(Recorded data begins)

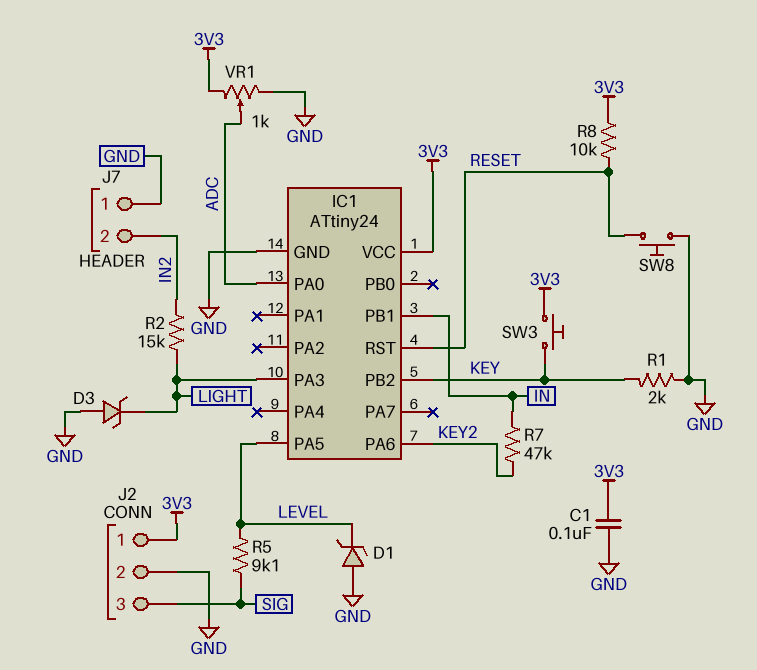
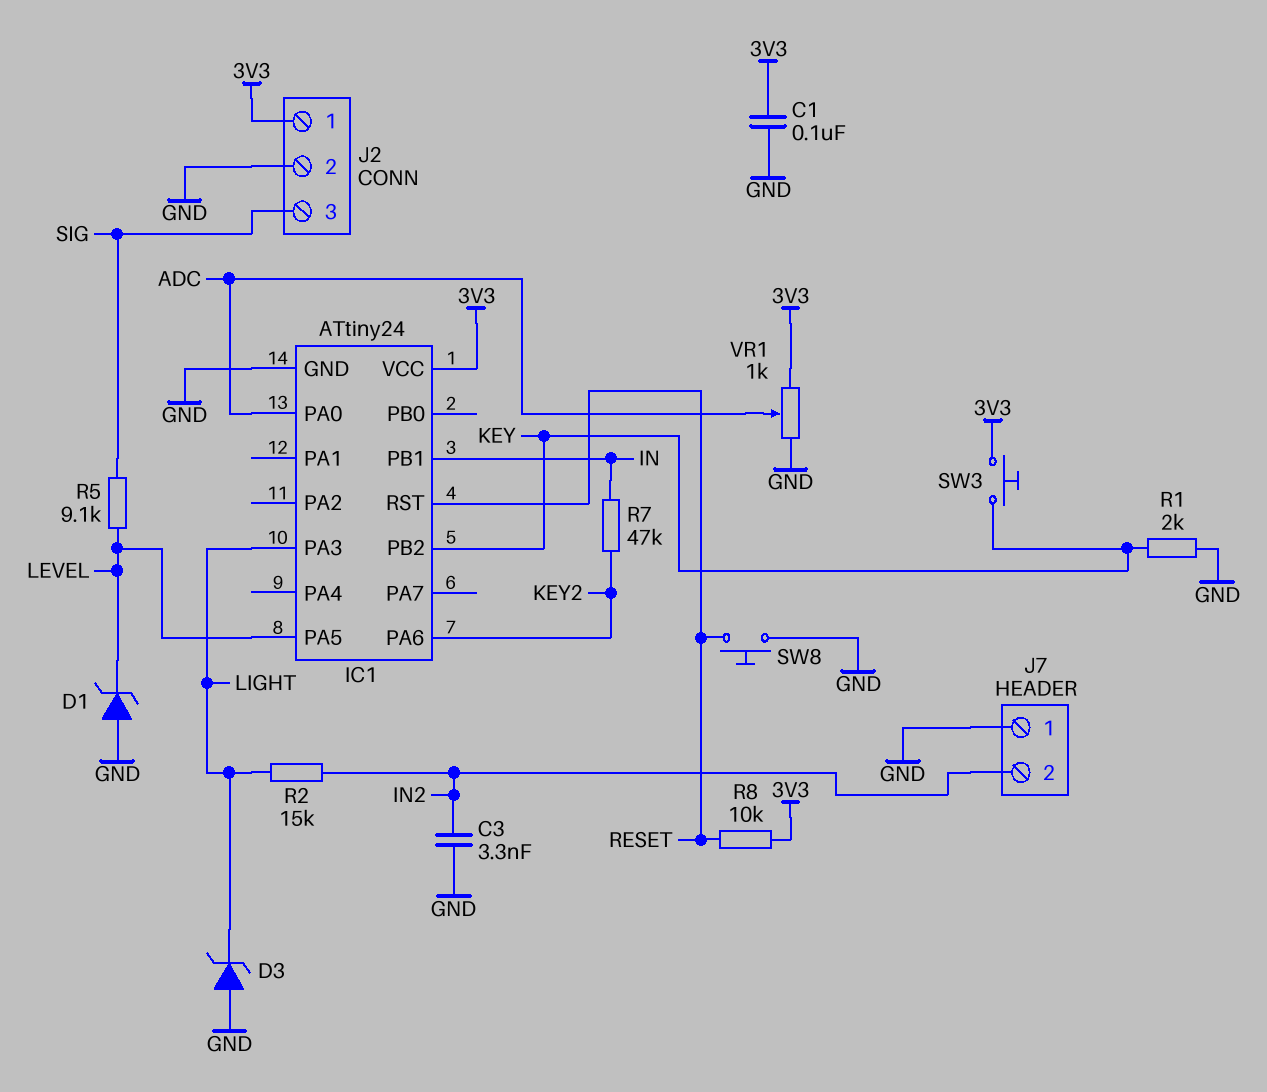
C3: none -> 3.3nF (GND, IN2)

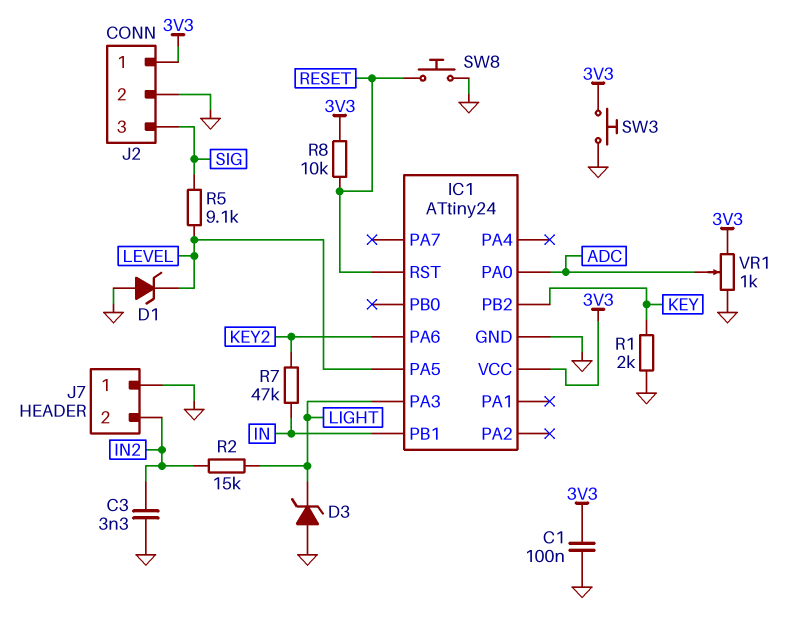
SW3: button (3V3, KEY) -> button (3V3, GND)

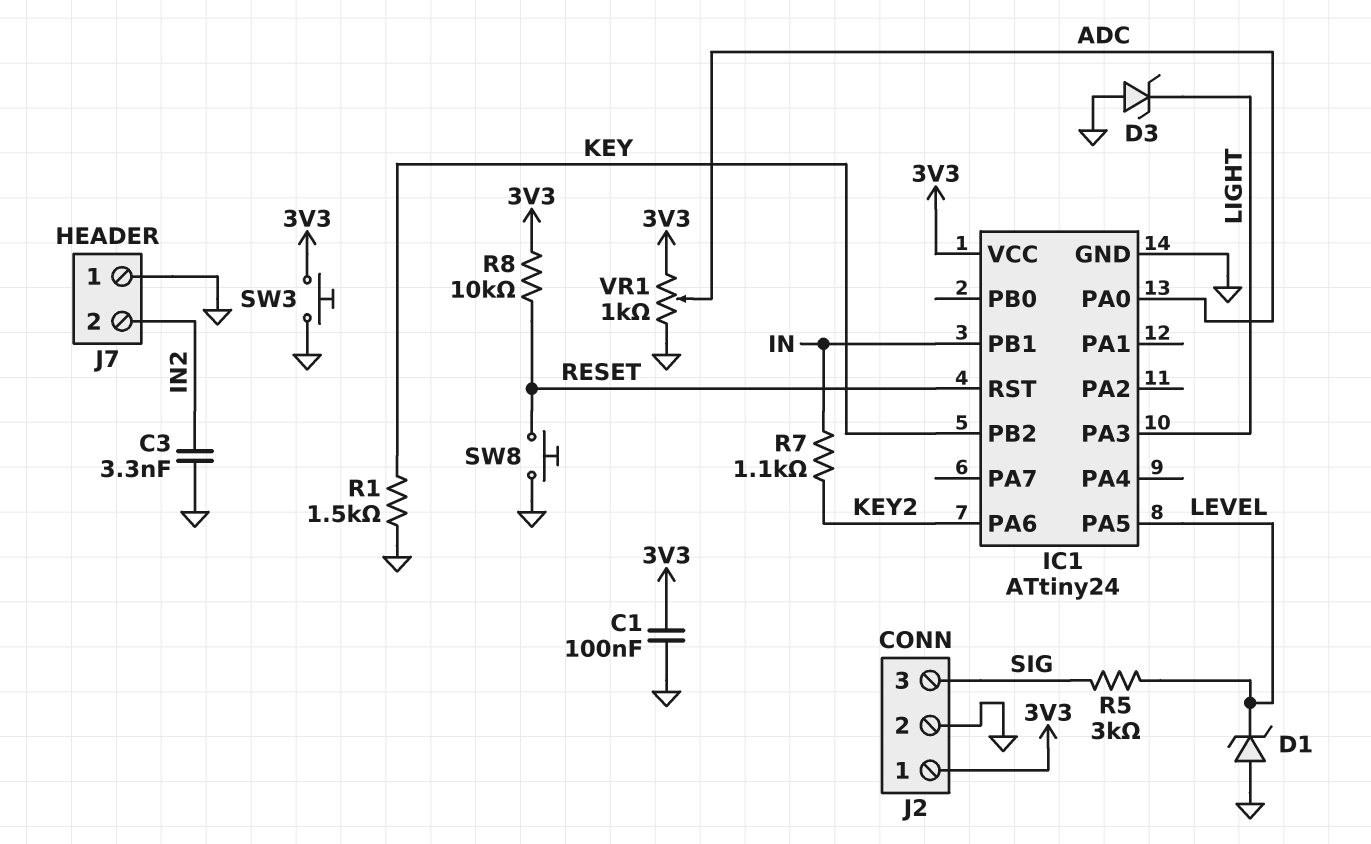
R1: 2k (GND, KEY) -> 1.5k (GND, KEY)
R2: 15k (IN2, LIGHT) -> none
R5: 9.1k (LEVEL, SIG) -> 3k (LEVEL, SIG)
R7: 47k (IN, KEY2) -> 1.1k (IN, KEY2)

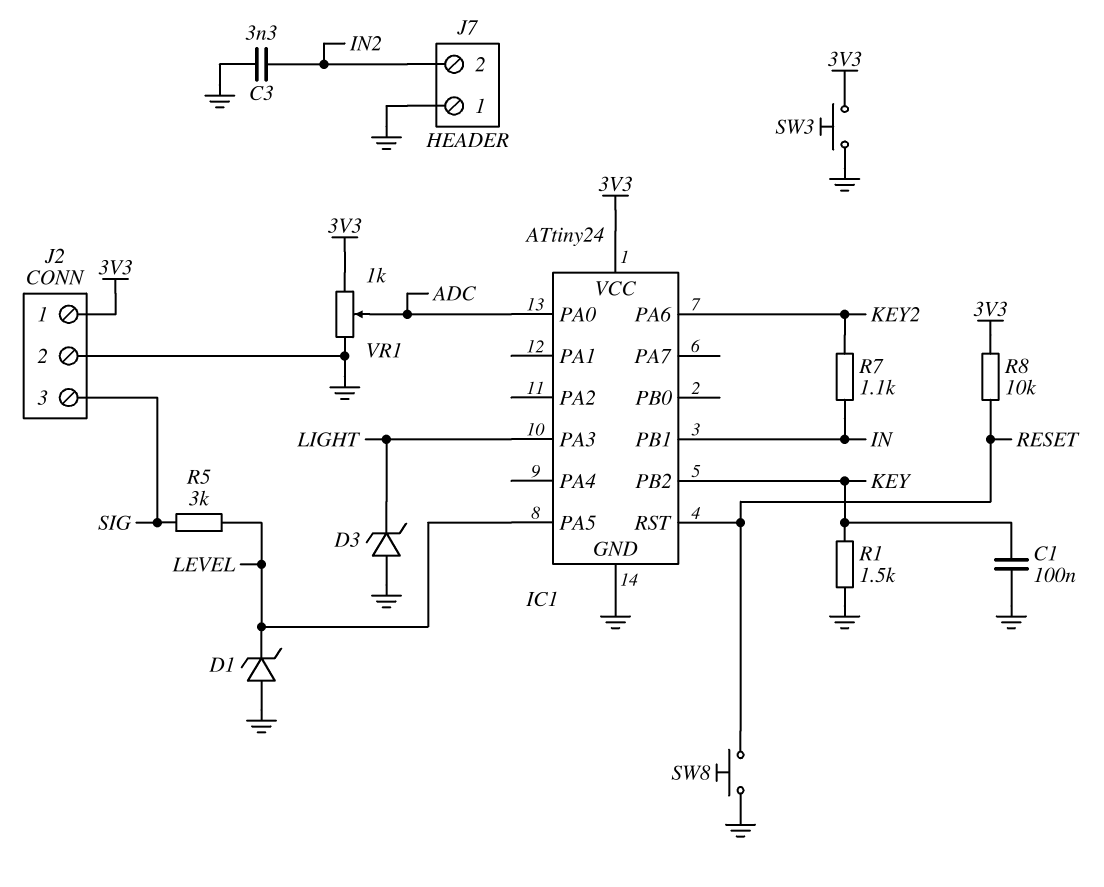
C1: 100nF (3V3, GND) -> 100nF (GND, KEY)

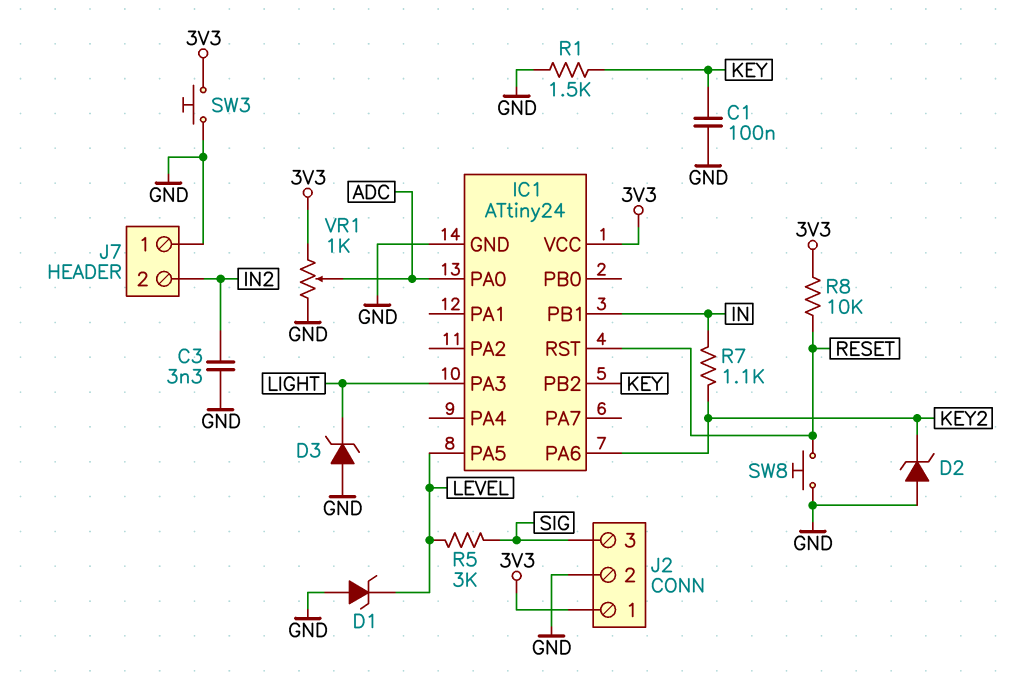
D2: none -> zener (A GND, K KEY2)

(Recorded data ends)

- [Exercise]
All lines of the entries containing the string "none" must be shown in full.

- [Task output]
C3: none -> 3.3nF (GND, IN2)
R2: 15k (IN2, LIGHT) -> none
D2: none -> zener (A GND, K KEY2)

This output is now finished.